(DATA RECORDS begins)
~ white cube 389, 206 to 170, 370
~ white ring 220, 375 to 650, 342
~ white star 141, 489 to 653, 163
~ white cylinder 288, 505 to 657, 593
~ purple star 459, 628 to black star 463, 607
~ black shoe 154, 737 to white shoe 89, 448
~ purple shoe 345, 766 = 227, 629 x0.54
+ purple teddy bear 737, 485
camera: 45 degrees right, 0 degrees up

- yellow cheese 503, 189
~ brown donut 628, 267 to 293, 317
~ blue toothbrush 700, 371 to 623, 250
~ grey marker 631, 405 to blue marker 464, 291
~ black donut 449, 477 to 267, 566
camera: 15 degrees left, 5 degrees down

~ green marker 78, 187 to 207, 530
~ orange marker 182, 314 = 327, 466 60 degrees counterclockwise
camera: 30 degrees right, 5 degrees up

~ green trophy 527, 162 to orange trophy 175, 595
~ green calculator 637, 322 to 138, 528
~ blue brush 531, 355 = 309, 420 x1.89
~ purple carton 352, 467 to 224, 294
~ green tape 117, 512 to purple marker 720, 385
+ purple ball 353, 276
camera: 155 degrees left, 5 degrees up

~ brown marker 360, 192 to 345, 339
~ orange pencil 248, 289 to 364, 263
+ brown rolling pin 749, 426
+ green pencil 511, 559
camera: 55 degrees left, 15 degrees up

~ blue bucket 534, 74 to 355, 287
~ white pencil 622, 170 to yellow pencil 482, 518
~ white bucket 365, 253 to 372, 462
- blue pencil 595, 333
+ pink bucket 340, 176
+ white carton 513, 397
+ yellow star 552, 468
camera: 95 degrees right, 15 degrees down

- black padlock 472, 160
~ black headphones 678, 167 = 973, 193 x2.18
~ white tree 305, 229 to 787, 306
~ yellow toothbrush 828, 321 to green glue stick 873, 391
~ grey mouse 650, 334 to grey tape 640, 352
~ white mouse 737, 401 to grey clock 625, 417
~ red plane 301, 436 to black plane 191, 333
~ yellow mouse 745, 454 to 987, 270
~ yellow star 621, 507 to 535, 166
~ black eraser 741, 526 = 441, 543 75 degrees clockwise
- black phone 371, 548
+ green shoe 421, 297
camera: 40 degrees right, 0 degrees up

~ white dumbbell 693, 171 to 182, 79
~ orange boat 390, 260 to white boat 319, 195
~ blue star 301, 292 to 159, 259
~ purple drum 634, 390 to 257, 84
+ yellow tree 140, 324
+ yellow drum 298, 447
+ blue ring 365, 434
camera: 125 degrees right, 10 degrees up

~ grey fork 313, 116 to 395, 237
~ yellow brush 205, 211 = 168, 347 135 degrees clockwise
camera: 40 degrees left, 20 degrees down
(DATA RECORDS ends)
WORK TASK: Reproduce exactly the lines from the beginning of the entries above up to and including the line that contains "bear 737, 485".

WRITTEN RESPONSE:
~ white cube 389, 206 to 170, 370
~ white ring 220, 375 to 650, 342
~ white star 141, 489 to 653, 163
~ white cylinder 288, 505 to 657, 593
~ purple star 459, 628 to black star 463, 607
~ black shoe 154, 737 to white shoe 89, 448
~ purple shoe 345, 766 = 227, 629 x0.54
+ purple teddy bear 737, 485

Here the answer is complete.